> WHAT TO PRODUCE: Please set down the data again exactly, minus the pictures.

> SUPPLIED INFORMATION:
=== Section Start ===
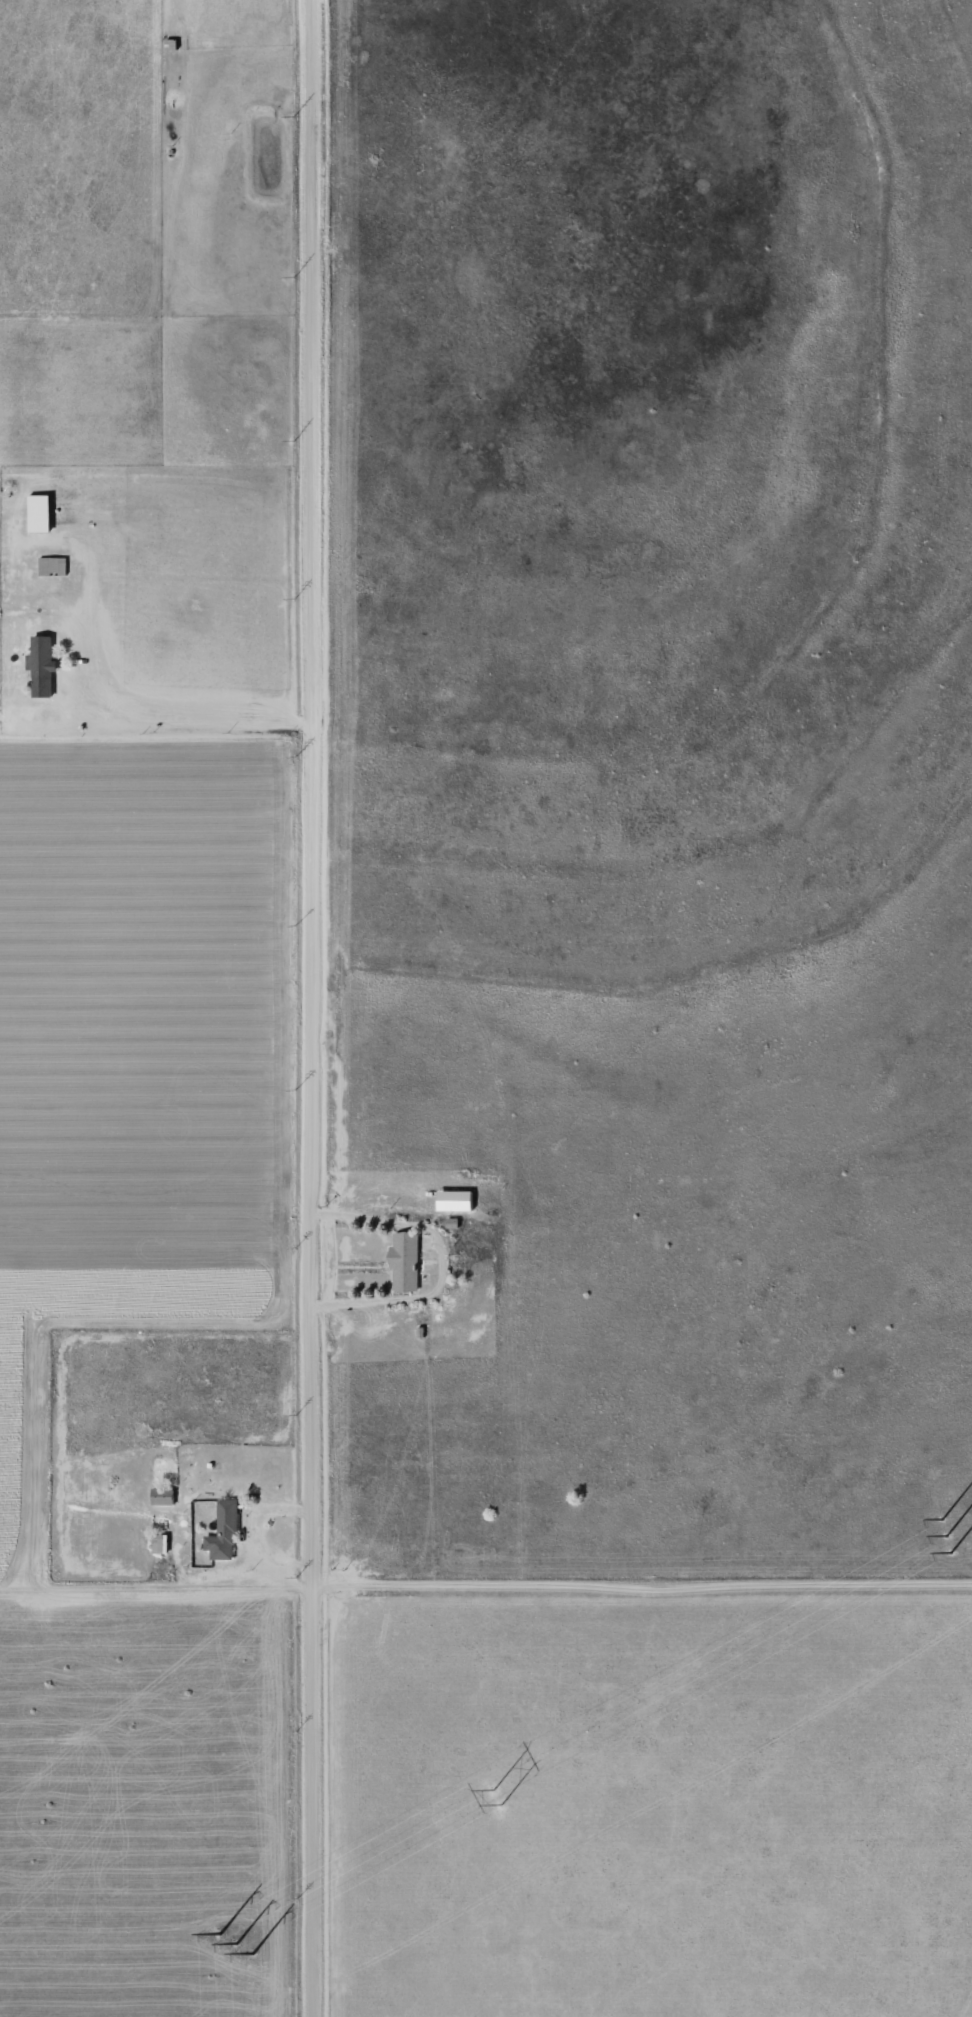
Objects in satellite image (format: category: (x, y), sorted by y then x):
building: (37, 515)
building: (51, 567)
building: (39, 667)
road: (165, 713)
road: (312, 1008)
building: (453, 1201)
building: (402, 1261)
road: (444, 1264)
building: (160, 1497)
building: (222, 1532)
power tower: (946, 1538)
road: (485, 1553)
power tower: (497, 1801)
power tower: (242, 1947)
=== Section End ===
> SOLUTION:
Objects in satellite image (format: category: (x, y), sorted by y then x):
building: (37, 515)
building: (51, 567)
building: (39, 667)
road: (165, 713)
road: (312, 1008)
building: (453, 1201)
building: (402, 1261)
road: (444, 1264)
building: (160, 1497)
building: (222, 1532)
power tower: (946, 1538)
road: (485, 1553)
power tower: (497, 1801)
power tower: (242, 1947)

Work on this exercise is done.